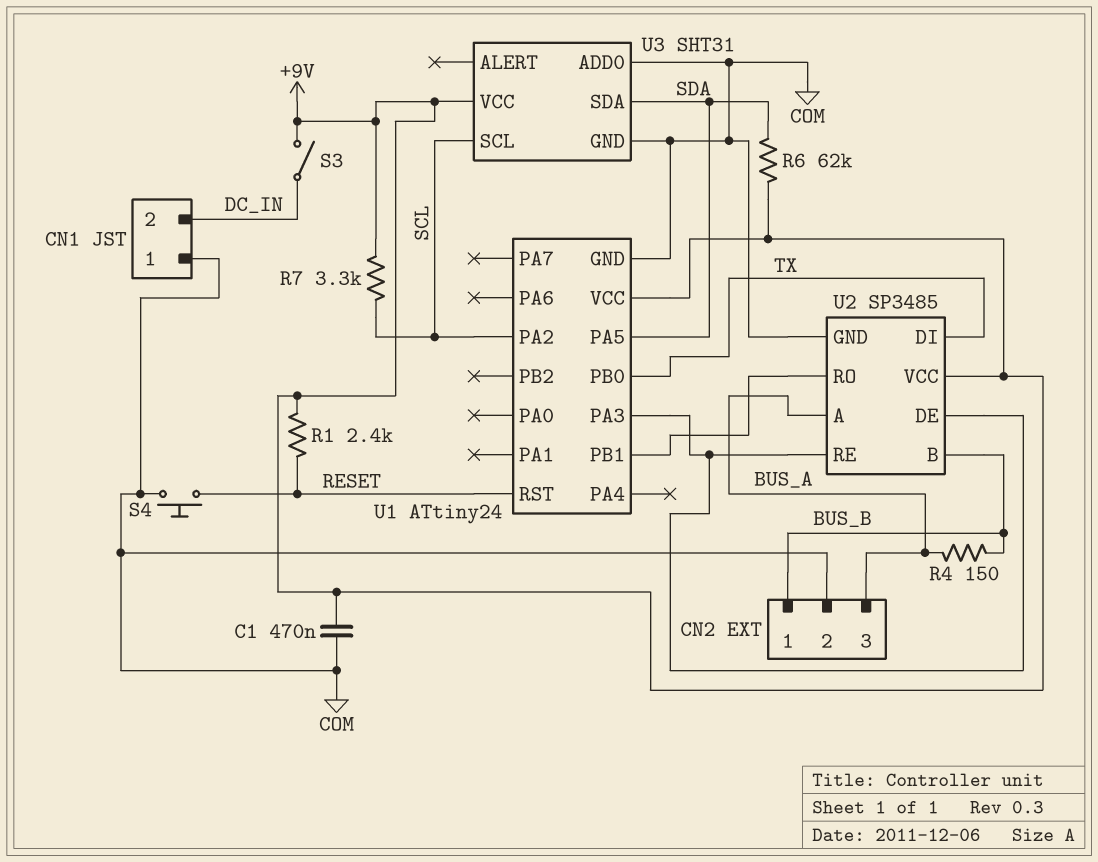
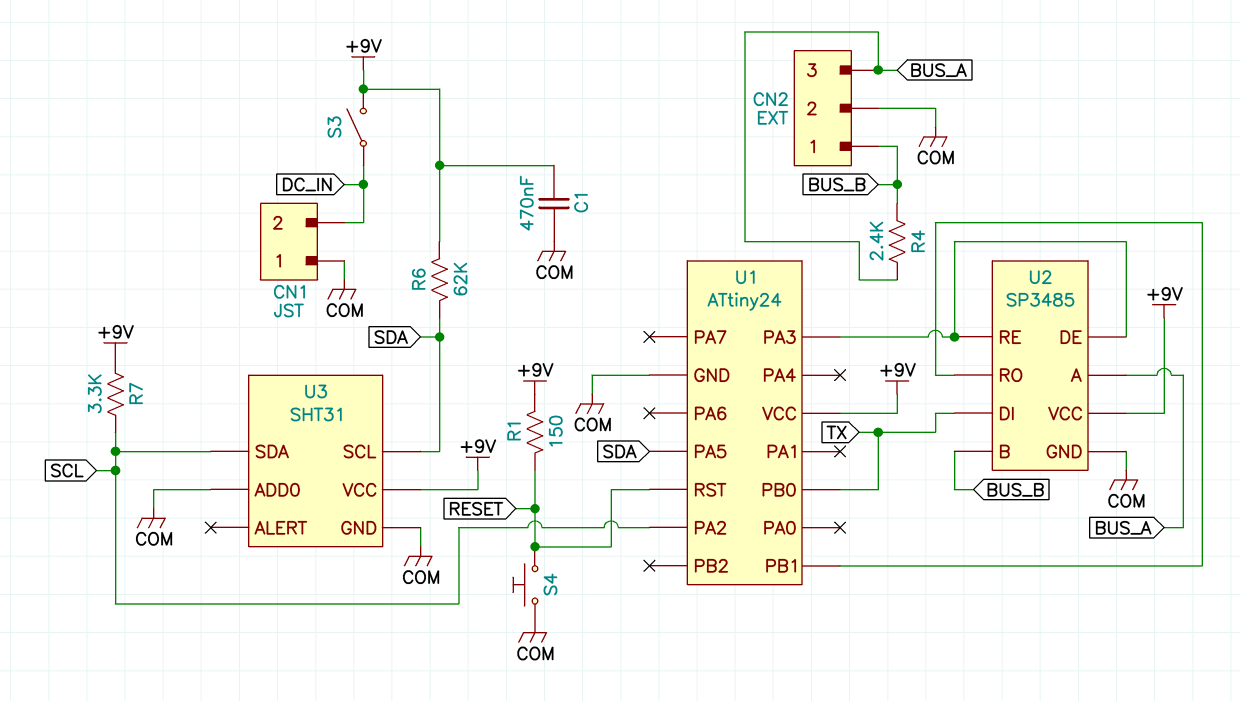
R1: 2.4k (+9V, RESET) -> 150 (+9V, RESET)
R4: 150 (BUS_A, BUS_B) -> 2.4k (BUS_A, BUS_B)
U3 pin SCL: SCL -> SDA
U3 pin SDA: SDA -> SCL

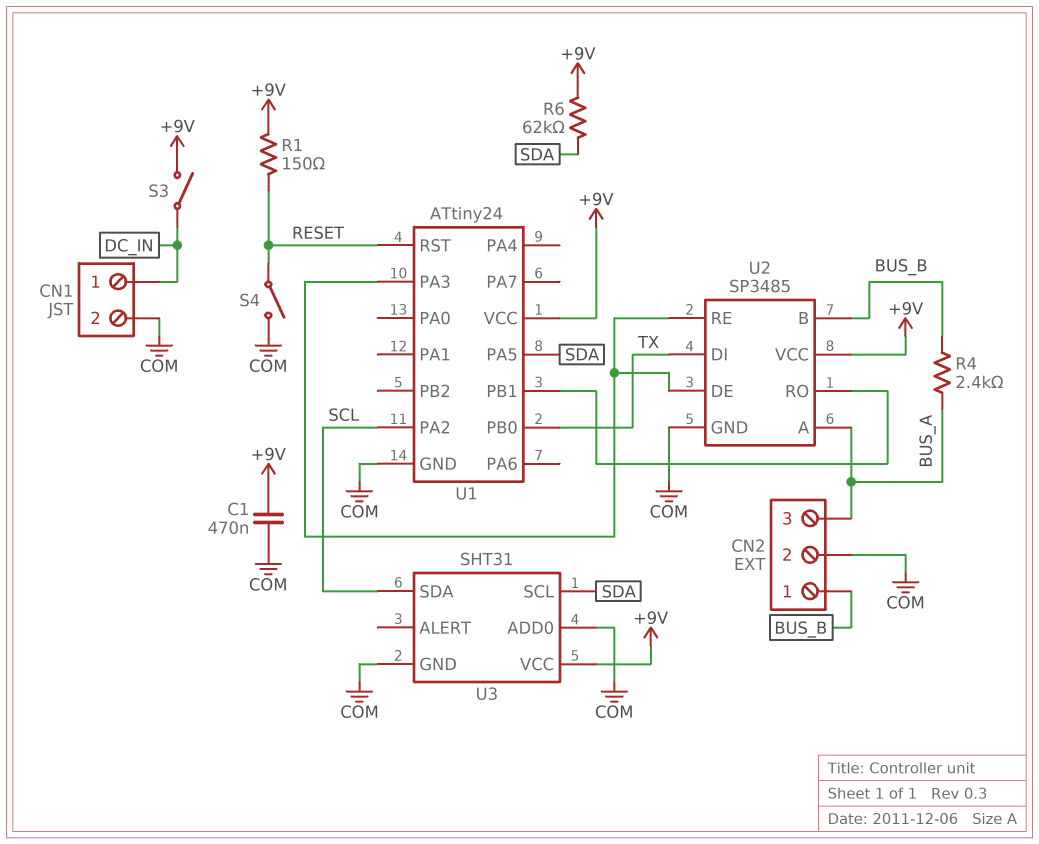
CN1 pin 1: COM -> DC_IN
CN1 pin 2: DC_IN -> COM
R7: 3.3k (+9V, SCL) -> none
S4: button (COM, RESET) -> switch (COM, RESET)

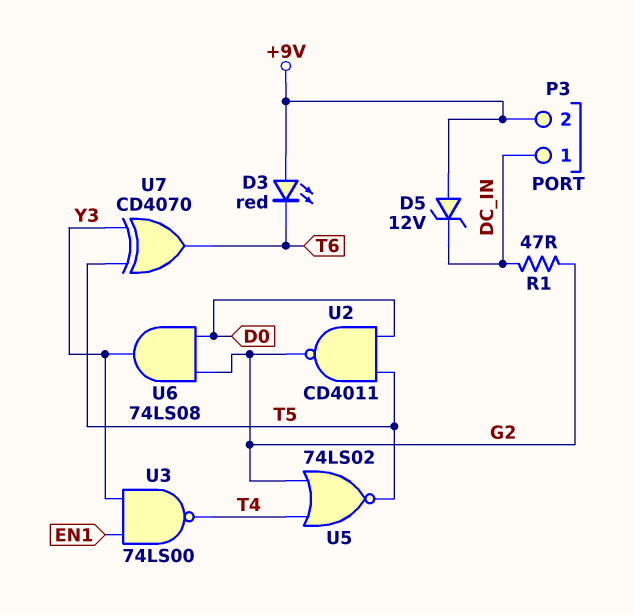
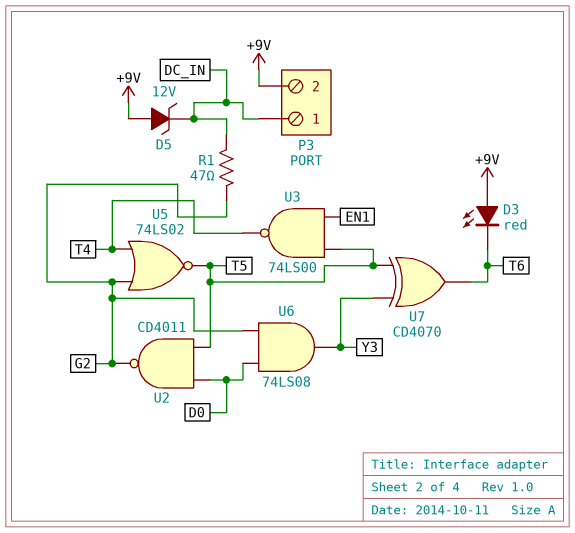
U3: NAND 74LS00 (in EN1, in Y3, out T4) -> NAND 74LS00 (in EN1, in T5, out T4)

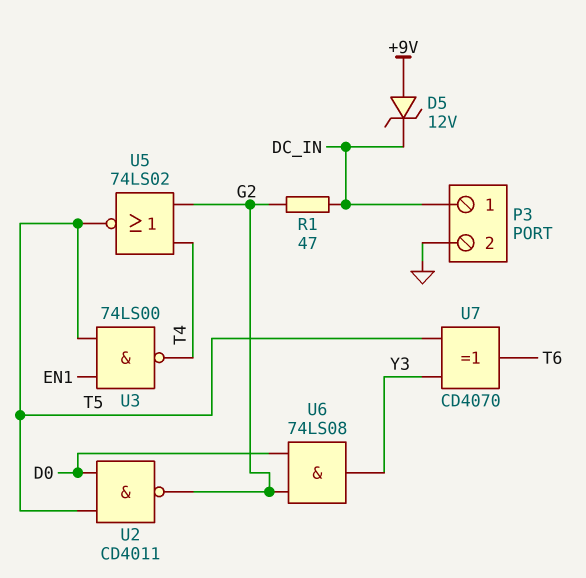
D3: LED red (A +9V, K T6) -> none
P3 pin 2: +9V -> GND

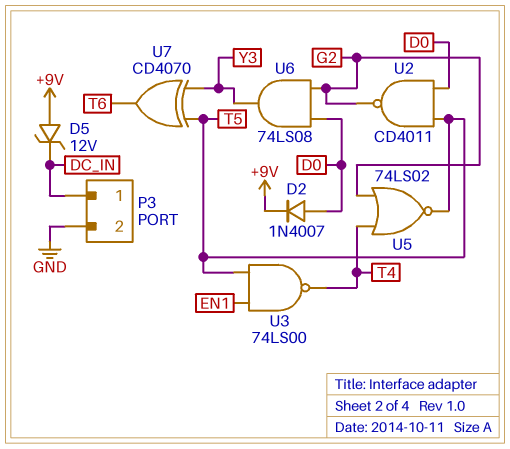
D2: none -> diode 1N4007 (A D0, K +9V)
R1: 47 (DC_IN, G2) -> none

═══

What the task asks. Output every record above word for word, omitting any pictures they contain.

Answer for this exercise.
R1: 2.4k (+9V, RESET) -> 150 (+9V, RESET)
R4: 150 (BUS_A, BUS_B) -> 2.4k (BUS_A, BUS_B)
U3 pin SCL: SCL -> SDA
U3 pin SDA: SDA -> SCL

CN1 pin 1: COM -> DC_IN
CN1 pin 2: DC_IN -> COM
R7: 3.3k (+9V, SCL) -> none
S4: button (COM, RESET) -> switch (COM, RESET)

U3: NAND 74LS00 (in EN1, in Y3, out T4) -> NAND 74LS00 (in EN1, in T5, out T4)

D3: LED red (A +9V, K T6) -> none
P3 pin 2: +9V -> GND

D2: none -> diode 1N4007 (A D0, K +9V)
R1: 47 (DC_IN, G2) -> none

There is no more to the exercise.